* WHAT YOU ARE ASKED TO DO:
Return every line of the material below verbatim, omitting the pictures from your reply.
..............................
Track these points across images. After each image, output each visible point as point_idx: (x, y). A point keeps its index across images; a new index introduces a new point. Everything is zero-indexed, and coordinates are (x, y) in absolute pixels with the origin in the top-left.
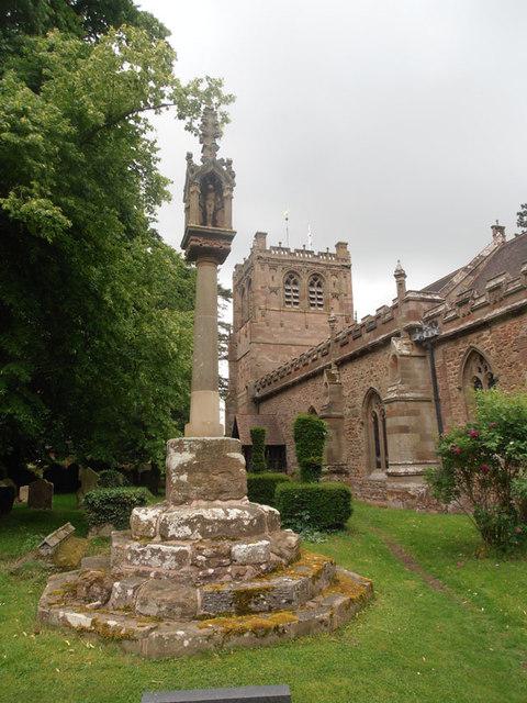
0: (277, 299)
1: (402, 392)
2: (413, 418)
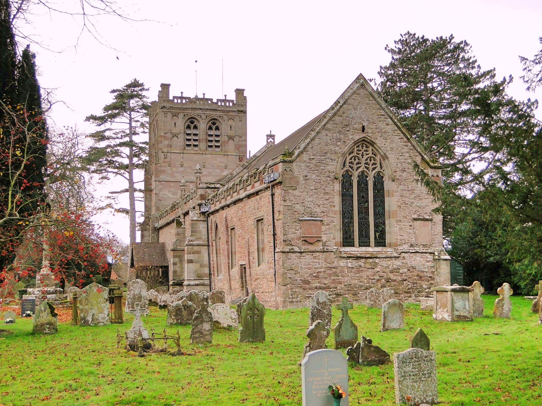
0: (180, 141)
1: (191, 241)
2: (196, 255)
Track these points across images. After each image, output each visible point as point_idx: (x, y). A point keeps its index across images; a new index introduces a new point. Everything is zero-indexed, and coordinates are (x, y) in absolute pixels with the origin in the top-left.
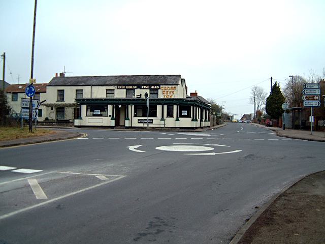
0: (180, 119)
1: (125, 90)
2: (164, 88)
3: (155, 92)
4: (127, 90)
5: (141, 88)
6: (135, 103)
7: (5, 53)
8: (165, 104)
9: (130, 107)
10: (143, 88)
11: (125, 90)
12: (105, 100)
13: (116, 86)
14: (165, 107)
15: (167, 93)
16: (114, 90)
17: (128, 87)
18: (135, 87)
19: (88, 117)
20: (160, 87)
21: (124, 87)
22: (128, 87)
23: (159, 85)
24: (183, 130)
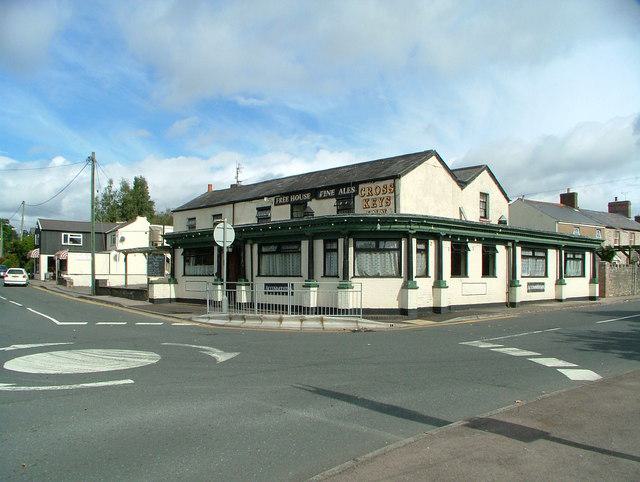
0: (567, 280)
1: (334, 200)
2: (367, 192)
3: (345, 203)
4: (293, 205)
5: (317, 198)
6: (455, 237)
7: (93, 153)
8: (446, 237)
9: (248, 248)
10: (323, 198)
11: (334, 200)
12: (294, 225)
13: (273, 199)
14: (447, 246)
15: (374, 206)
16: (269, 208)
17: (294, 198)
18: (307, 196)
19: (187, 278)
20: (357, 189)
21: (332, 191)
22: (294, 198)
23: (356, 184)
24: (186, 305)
..............................
* ANSWER TO THIS TASK:
Track these points across images. After each image, output each visible point as point_idx: (x, y). A point keeps its index across images; a new index introduces a new point. Everything is zero-indexed, and coordinates are (x, y) in absolute pixels with the origin in the top-left.
0: (277, 299)
1: (402, 392)
2: (413, 418)
0: (180, 141)
1: (191, 241)
2: (196, 255)
Track these points across images. After each image, output each visible point as point_idx: (x, y). A point keeps its index across images; a new index introduces a new point. Everything is zero-indexed, and coordinates are (x, y) in absolute pixels with the origin in the top-left.
0: (180, 119)
1: (125, 90)
2: (164, 88)
3: (155, 92)
4: (127, 90)
5: (141, 88)
6: (135, 103)
7: (5, 53)
8: (165, 104)
9: (130, 107)
10: (143, 88)
11: (125, 90)
12: (105, 100)
13: (116, 86)
14: (165, 107)
15: (167, 93)
16: (114, 90)
17: (128, 87)
18: (135, 87)
19: (88, 117)
20: (160, 87)
21: (124, 87)
22: (128, 87)
23: (159, 85)
24: (183, 130)
0: (567, 280)
1: (334, 200)
2: (367, 192)
3: (345, 203)
4: (293, 205)
5: (317, 198)
6: (455, 237)
7: (93, 153)
8: (446, 237)
9: (248, 248)
10: (323, 198)
11: (334, 200)
12: (294, 225)
13: (273, 199)
14: (447, 246)
15: (374, 206)
16: (269, 208)
17: (294, 198)
18: (307, 196)
19: (187, 278)
20: (357, 189)
21: (332, 191)
22: (294, 198)
23: (356, 184)
24: (186, 305)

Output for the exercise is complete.